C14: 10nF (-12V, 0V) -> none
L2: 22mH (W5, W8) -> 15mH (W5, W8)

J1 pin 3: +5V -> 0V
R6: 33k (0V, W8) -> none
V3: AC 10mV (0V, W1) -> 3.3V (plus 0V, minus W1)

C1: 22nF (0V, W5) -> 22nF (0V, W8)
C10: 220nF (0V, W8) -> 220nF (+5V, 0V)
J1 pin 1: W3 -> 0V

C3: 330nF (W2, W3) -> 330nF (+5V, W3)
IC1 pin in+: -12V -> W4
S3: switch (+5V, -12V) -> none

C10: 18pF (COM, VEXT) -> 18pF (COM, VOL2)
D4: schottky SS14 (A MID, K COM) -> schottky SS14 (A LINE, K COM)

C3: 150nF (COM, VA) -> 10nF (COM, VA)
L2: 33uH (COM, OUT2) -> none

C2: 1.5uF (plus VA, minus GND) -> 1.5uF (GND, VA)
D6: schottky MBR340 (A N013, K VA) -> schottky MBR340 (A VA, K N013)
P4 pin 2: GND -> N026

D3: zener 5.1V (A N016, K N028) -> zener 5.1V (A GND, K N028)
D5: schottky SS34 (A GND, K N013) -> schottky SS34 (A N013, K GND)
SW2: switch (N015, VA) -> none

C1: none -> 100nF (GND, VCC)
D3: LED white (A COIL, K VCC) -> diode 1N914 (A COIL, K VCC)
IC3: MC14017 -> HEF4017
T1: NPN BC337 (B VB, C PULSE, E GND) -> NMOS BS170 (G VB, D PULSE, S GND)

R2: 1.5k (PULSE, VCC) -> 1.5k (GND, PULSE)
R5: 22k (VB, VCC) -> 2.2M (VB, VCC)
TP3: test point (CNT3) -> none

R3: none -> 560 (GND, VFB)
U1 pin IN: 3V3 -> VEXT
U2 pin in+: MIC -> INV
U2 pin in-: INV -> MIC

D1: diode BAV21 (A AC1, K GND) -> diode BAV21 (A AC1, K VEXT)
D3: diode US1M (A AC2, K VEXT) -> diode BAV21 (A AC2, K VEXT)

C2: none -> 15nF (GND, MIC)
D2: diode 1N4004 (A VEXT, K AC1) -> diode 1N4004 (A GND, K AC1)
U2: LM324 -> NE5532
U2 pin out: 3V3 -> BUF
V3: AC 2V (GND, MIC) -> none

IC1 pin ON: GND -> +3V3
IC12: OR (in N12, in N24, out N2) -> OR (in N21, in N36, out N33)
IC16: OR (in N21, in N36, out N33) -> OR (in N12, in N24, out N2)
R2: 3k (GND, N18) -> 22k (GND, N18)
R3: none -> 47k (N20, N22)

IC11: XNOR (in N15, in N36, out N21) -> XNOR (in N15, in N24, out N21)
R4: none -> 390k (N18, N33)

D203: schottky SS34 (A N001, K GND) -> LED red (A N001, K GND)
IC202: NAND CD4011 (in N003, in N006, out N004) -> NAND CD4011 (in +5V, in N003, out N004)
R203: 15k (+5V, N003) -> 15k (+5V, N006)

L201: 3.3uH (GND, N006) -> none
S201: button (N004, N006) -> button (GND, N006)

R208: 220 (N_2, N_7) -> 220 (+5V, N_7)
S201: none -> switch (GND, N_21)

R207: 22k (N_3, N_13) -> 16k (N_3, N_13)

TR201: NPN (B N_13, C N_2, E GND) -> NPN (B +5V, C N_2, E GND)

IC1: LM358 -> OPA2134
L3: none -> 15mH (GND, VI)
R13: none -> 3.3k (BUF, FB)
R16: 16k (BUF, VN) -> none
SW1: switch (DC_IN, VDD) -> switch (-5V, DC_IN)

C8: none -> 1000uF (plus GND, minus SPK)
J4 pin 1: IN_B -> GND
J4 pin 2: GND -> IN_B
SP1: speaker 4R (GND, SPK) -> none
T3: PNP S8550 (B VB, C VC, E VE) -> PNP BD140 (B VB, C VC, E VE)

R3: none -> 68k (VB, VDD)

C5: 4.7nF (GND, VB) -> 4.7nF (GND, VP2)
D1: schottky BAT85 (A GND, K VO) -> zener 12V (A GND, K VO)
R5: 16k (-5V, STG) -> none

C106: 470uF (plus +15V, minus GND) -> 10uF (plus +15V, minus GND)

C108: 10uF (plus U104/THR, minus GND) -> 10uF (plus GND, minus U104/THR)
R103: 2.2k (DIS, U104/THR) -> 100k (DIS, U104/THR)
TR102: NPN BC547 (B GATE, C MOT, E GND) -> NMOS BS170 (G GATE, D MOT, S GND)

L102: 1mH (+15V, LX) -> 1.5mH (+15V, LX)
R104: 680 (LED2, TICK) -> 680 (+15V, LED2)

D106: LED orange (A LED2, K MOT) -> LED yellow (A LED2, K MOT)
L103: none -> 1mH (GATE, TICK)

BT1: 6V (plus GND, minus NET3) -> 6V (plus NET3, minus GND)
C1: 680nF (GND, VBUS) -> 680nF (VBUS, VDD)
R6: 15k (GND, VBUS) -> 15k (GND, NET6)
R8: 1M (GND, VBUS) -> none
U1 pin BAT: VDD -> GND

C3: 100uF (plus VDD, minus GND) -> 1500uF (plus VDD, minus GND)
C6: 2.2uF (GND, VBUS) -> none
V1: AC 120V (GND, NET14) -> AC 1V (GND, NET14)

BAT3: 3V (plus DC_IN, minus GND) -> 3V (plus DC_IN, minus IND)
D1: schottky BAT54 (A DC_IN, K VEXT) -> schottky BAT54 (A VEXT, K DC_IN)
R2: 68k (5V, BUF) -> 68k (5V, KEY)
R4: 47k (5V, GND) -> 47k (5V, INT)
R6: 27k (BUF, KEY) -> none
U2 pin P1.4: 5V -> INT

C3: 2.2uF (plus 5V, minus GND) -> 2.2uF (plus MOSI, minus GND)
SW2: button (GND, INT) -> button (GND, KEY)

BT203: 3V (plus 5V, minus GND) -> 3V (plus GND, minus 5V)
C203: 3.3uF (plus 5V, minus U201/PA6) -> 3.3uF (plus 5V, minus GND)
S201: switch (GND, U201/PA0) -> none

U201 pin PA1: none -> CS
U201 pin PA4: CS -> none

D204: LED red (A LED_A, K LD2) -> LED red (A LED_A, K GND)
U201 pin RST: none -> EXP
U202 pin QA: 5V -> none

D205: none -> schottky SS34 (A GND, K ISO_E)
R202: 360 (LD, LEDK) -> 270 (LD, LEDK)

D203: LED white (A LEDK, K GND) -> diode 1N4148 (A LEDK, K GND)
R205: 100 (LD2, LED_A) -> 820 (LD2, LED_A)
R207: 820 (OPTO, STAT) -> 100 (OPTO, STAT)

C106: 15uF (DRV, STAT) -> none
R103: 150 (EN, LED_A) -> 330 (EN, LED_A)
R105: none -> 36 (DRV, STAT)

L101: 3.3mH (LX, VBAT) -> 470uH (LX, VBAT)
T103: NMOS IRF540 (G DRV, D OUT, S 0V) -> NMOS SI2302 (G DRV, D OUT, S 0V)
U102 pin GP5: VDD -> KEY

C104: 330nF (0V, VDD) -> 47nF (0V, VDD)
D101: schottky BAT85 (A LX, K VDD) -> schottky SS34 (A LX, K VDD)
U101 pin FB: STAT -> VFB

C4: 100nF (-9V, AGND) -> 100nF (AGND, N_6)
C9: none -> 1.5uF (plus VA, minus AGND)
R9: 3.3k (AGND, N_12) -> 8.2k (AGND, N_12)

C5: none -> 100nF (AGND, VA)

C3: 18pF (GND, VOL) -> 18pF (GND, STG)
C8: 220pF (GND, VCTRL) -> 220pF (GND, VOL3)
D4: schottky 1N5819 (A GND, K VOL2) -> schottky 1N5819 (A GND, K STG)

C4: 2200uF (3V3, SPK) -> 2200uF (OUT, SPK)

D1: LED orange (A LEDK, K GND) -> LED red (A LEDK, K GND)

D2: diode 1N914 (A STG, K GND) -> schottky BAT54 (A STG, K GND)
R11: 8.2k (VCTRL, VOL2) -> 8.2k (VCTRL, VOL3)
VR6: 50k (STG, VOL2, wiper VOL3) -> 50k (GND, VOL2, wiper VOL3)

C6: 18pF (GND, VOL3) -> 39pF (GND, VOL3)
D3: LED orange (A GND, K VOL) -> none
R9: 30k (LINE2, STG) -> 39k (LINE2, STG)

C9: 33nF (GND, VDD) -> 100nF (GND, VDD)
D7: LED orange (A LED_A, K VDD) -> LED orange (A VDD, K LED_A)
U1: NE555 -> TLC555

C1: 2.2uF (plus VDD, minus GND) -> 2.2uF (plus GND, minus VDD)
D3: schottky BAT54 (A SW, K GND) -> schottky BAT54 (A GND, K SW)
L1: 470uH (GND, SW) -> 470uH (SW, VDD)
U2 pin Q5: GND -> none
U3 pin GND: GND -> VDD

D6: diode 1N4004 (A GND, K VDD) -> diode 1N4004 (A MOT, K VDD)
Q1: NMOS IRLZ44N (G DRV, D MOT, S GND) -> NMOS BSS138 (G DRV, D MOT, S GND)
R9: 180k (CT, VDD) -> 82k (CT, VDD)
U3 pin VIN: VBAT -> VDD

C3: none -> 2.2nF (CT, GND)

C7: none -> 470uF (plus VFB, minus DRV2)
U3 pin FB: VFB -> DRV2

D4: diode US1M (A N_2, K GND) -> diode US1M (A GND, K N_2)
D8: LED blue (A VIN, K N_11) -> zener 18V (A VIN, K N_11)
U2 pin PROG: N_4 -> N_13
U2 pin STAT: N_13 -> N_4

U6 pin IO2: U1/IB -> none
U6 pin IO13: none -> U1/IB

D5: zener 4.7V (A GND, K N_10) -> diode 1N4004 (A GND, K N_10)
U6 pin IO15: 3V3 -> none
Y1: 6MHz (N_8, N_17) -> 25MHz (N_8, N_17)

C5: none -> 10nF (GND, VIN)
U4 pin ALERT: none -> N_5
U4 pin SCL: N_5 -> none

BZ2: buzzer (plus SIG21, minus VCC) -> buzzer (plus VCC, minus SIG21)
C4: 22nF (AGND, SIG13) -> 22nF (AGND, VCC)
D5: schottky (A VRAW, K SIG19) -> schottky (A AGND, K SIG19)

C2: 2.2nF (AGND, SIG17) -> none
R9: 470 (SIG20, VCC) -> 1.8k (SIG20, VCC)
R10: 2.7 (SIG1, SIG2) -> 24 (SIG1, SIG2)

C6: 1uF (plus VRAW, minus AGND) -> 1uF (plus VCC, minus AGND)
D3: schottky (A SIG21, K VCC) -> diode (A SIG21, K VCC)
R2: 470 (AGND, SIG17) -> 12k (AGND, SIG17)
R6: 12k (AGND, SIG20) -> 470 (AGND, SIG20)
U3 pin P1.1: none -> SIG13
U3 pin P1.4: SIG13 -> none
* * * * * * *
*WHAT IS REQUIRED*
From the start of the data to the line that holds "S201: none -> switch (GND, N_21)", retype each line exactly, with both ends included.

*TASK ANSWER*
C14: 10nF (-12V, 0V) -> none
L2: 22mH (W5, W8) -> 15mH (W5, W8)

J1 pin 3: +5V -> 0V
R6: 33k (0V, W8) -> none
V3: AC 10mV (0V, W1) -> 3.3V (plus 0V, minus W1)

C1: 22nF (0V, W5) -> 22nF (0V, W8)
C10: 220nF (0V, W8) -> 220nF (+5V, 0V)
J1 pin 1: W3 -> 0V

C3: 330nF (W2, W3) -> 330nF (+5V, W3)
IC1 pin in+: -12V -> W4
S3: switch (+5V, -12V) -> none

C10: 18pF (COM, VEXT) -> 18pF (COM, VOL2)
D4: schottky SS14 (A MID, K COM) -> schottky SS14 (A LINE, K COM)

C3: 150nF (COM, VA) -> 10nF (COM, VA)
L2: 33uH (COM, OUT2) -> none

C2: 1.5uF (plus VA, minus GND) -> 1.5uF (GND, VA)
D6: schottky MBR340 (A N013, K VA) -> schottky MBR340 (A VA, K N013)
P4 pin 2: GND -> N026

D3: zener 5.1V (A N016, K N028) -> zener 5.1V (A GND, K N028)
D5: schottky SS34 (A GND, K N013) -> schottky SS34 (A N013, K GND)
SW2: switch (N015, VA) -> none

C1: none -> 100nF (GND, VCC)
D3: LED white (A COIL, K VCC) -> diode 1N914 (A COIL, K VCC)
IC3: MC14017 -> HEF4017
T1: NPN BC337 (B VB, C PULSE, E GND) -> NMOS BS170 (G VB, D PULSE, S GND)

R2: 1.5k (PULSE, VCC) -> 1.5k (GND, PULSE)
R5: 22k (VB, VCC) -> 2.2M (VB, VCC)
TP3: test point (CNT3) -> none

R3: none -> 560 (GND, VFB)
U1 pin IN: 3V3 -> VEXT
U2 pin in+: MIC -> INV
U2 pin in-: INV -> MIC

D1: diode BAV21 (A AC1, K GND) -> diode BAV21 (A AC1, K VEXT)
D3: diode US1M (A AC2, K VEXT) -> diode BAV21 (A AC2, K VEXT)

C2: none -> 15nF (GND, MIC)
D2: diode 1N4004 (A VEXT, K AC1) -> diode 1N4004 (A GND, K AC1)
U2: LM324 -> NE5532
U2 pin out: 3V3 -> BUF
V3: AC 2V (GND, MIC) -> none

IC1 pin ON: GND -> +3V3
IC12: OR (in N12, in N24, out N2) -> OR (in N21, in N36, out N33)
IC16: OR (in N21, in N36, out N33) -> OR (in N12, in N24, out N2)
R2: 3k (GND, N18) -> 22k (GND, N18)
R3: none -> 47k (N20, N22)

IC11: XNOR (in N15, in N36, out N21) -> XNOR (in N15, in N24, out N21)
R4: none -> 390k (N18, N33)

D203: schottky SS34 (A N001, K GND) -> LED red (A N001, K GND)
IC202: NAND CD4011 (in N003, in N006, out N004) -> NAND CD4011 (in +5V, in N003, out N004)
R203: 15k (+5V, N003) -> 15k (+5V, N006)

L201: 3.3uH (GND, N006) -> none
S201: button (N004, N006) -> button (GND, N006)

R208: 220 (N_2, N_7) -> 220 (+5V, N_7)
S201: none -> switch (GND, N_21)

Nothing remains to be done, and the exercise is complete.